Records excerpted from a collection.
= Beginning of Section =

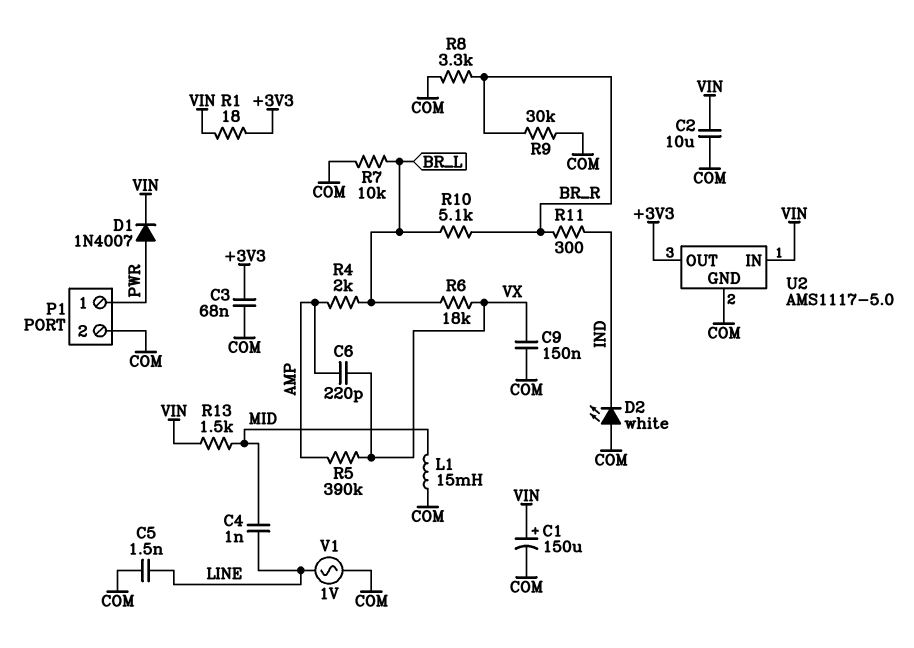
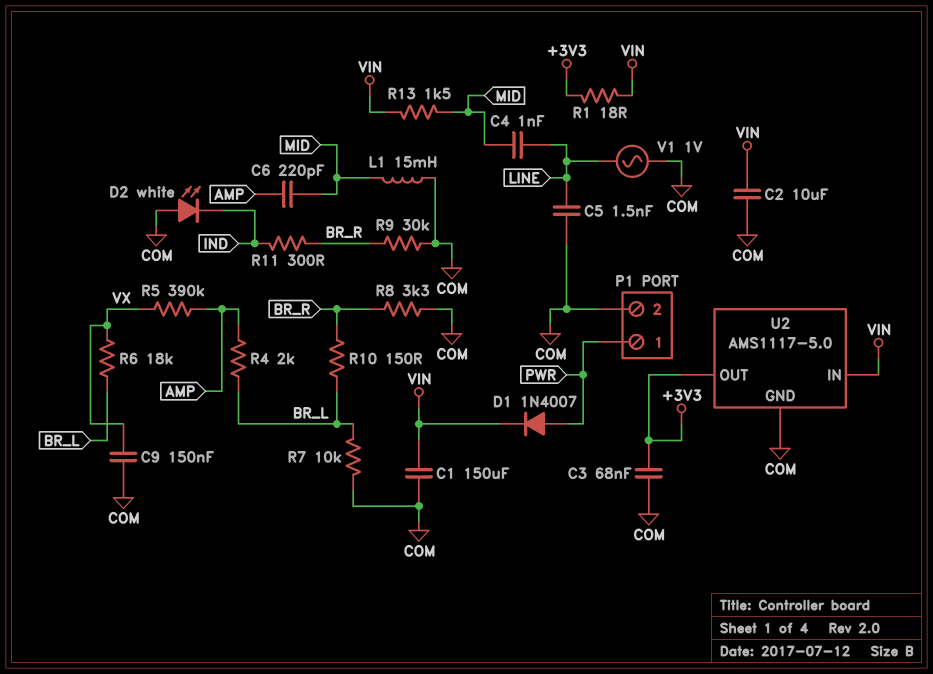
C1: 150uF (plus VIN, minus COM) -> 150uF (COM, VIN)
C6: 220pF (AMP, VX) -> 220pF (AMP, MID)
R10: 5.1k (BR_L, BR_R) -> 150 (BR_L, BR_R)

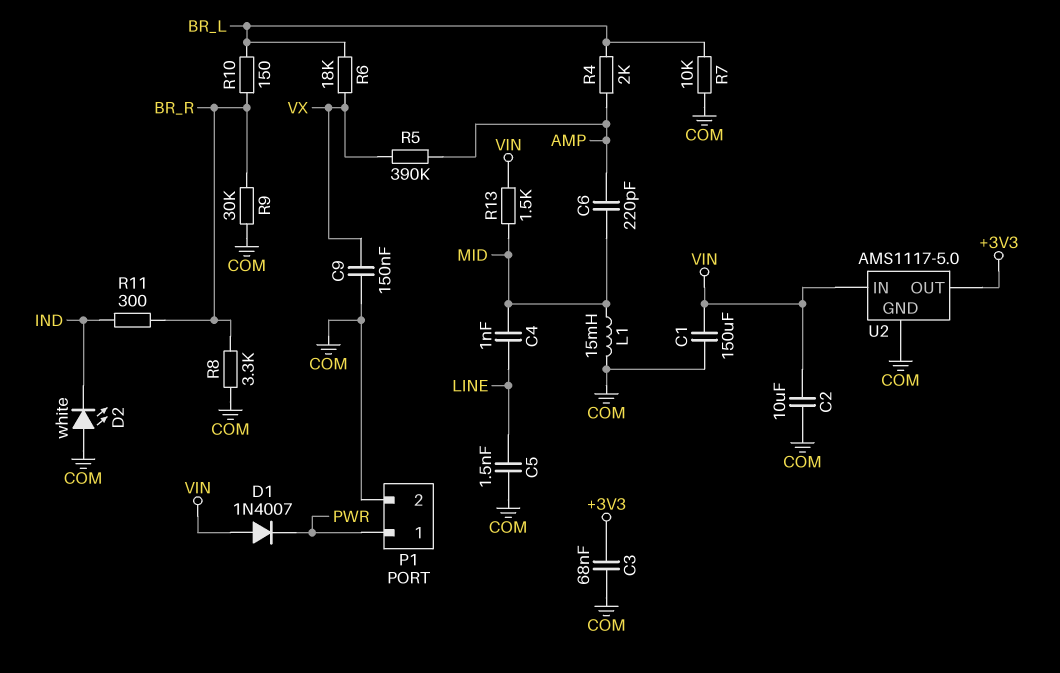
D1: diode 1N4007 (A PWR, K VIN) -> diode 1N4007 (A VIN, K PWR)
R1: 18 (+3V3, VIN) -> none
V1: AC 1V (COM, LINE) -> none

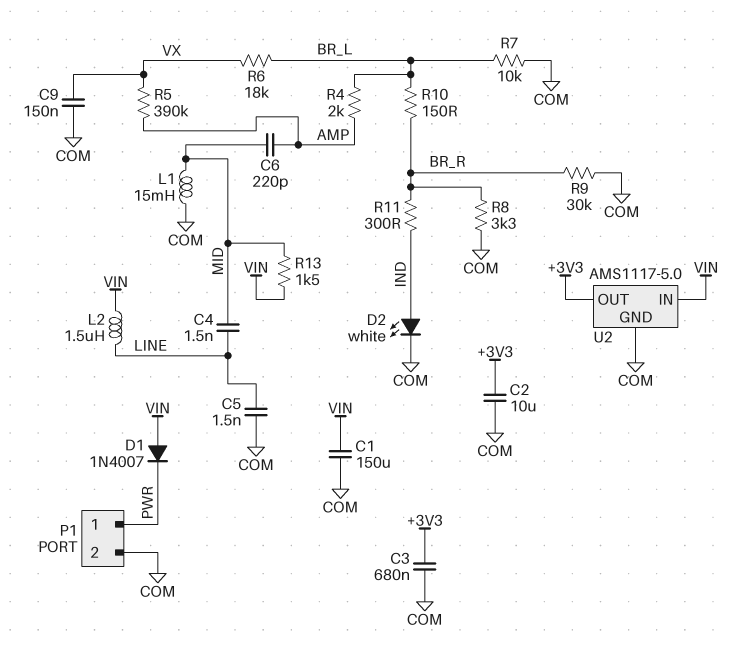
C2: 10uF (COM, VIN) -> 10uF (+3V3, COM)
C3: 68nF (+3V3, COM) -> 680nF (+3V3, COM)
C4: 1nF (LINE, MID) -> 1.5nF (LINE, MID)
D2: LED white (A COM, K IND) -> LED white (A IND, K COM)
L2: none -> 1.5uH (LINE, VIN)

= End of Section =
= Beginning of Section =

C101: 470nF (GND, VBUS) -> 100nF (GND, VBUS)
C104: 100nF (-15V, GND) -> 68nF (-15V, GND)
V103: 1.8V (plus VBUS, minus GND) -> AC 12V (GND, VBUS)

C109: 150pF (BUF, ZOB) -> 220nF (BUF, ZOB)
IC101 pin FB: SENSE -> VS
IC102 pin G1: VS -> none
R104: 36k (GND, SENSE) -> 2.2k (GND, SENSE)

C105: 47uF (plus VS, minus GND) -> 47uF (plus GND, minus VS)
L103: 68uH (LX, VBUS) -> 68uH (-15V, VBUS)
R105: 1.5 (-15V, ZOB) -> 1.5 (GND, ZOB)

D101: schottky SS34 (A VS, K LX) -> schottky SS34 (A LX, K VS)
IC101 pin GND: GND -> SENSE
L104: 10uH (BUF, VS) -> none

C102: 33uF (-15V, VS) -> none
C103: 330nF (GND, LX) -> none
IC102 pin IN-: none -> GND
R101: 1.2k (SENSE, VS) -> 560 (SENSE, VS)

= End of Section =
= Beginning of Section =

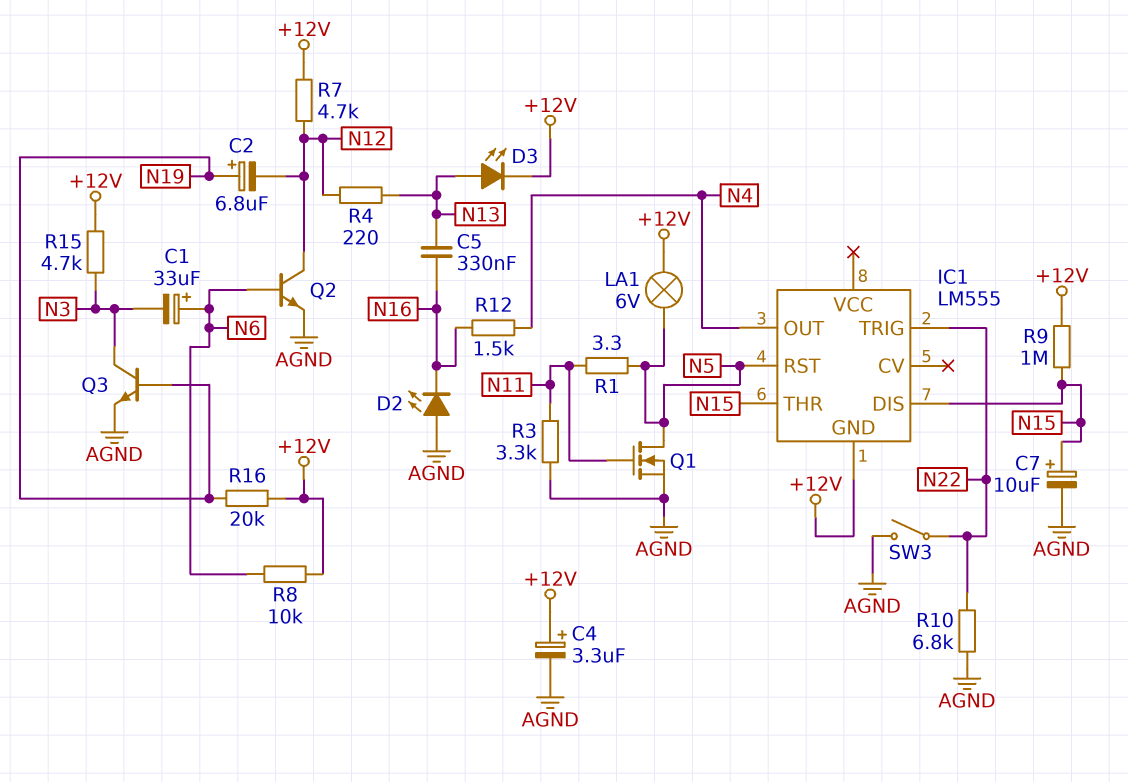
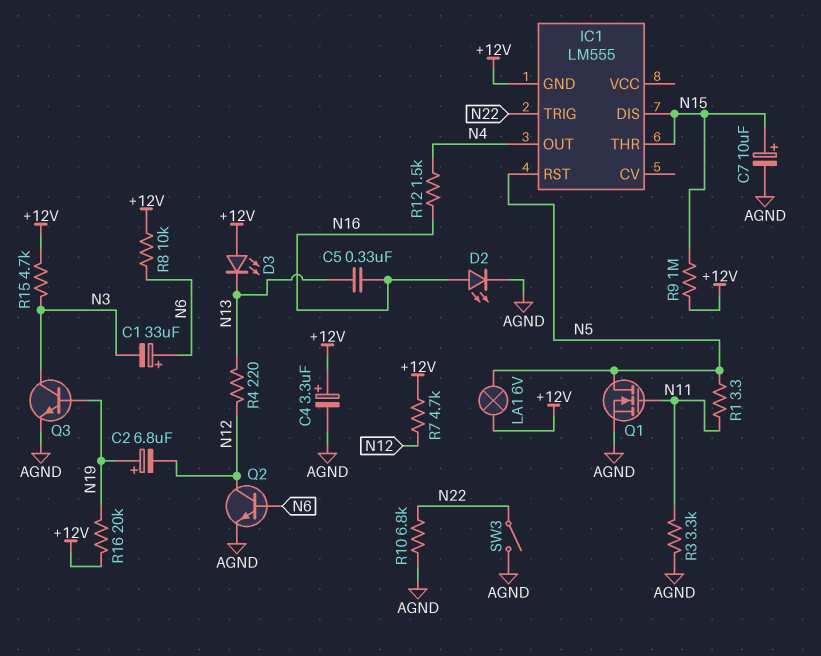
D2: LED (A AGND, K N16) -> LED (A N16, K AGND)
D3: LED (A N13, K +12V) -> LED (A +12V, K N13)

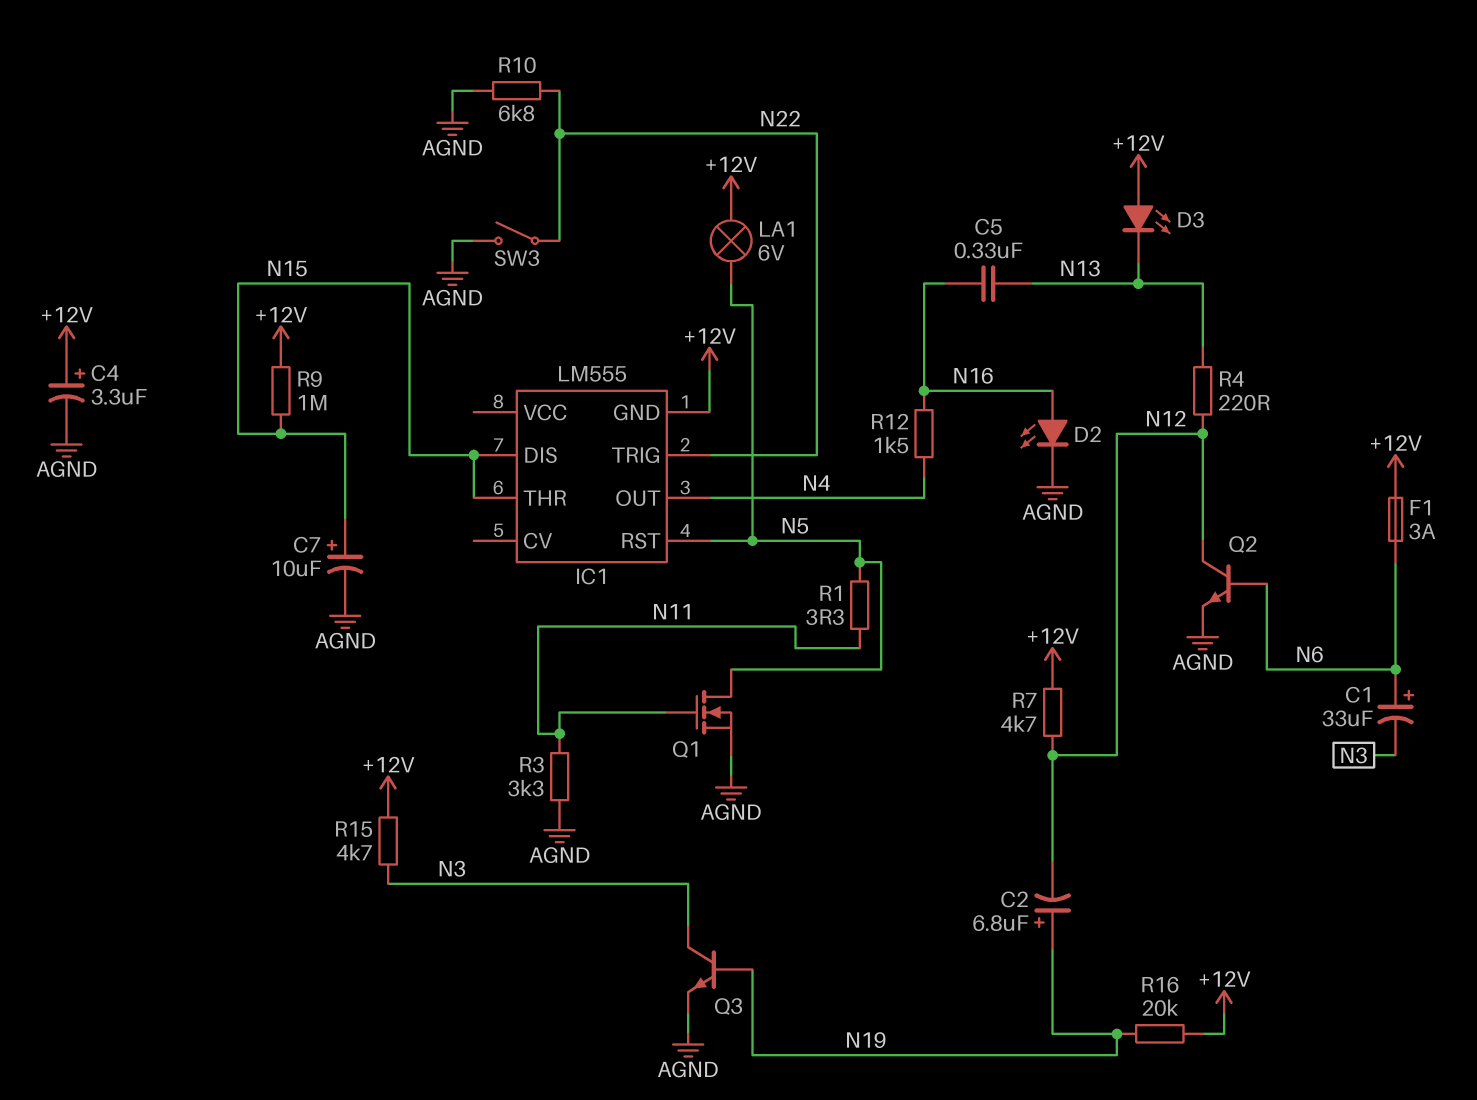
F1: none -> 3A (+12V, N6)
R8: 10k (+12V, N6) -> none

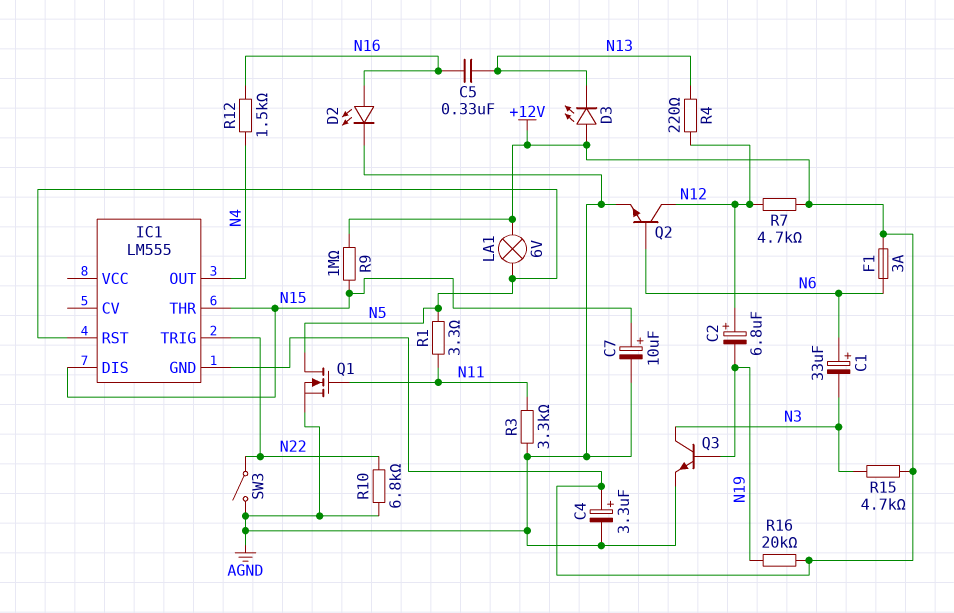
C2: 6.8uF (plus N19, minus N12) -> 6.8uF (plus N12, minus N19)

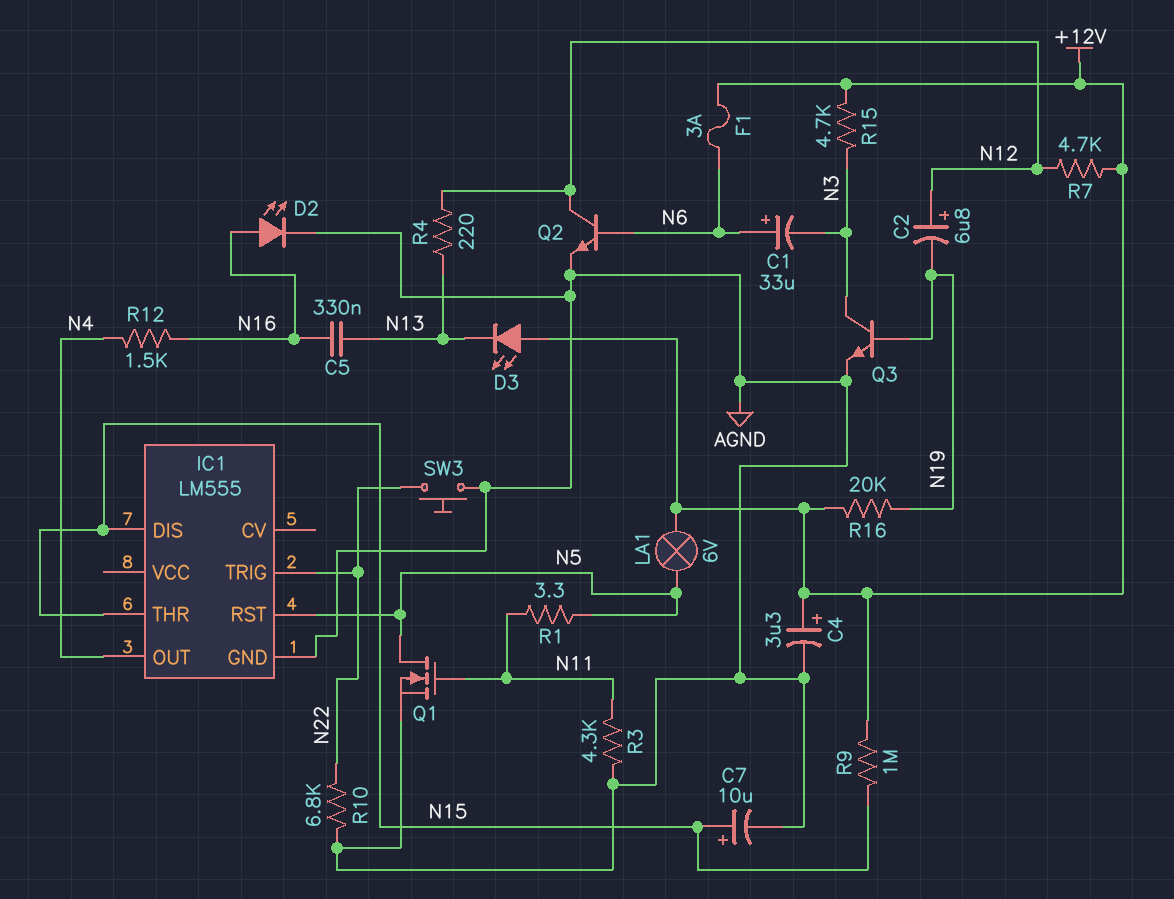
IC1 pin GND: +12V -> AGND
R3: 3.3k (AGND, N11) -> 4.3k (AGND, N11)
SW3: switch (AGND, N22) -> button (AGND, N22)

= End of Section =

A verbatim transcription is needed of the lines above, starting at the line with "R3: 3.3k (AGND, N11) -> 4.3k (AGND, N11)" and ending at the line with "SW3: switch (AGND, N22) -> button (AGND, N22)", both included, and of nothing else.

Your solution.
R3: 3.3k (AGND, N11) -> 4.3k (AGND, N11)
SW3: switch (AGND, N22) -> button (AGND, N22)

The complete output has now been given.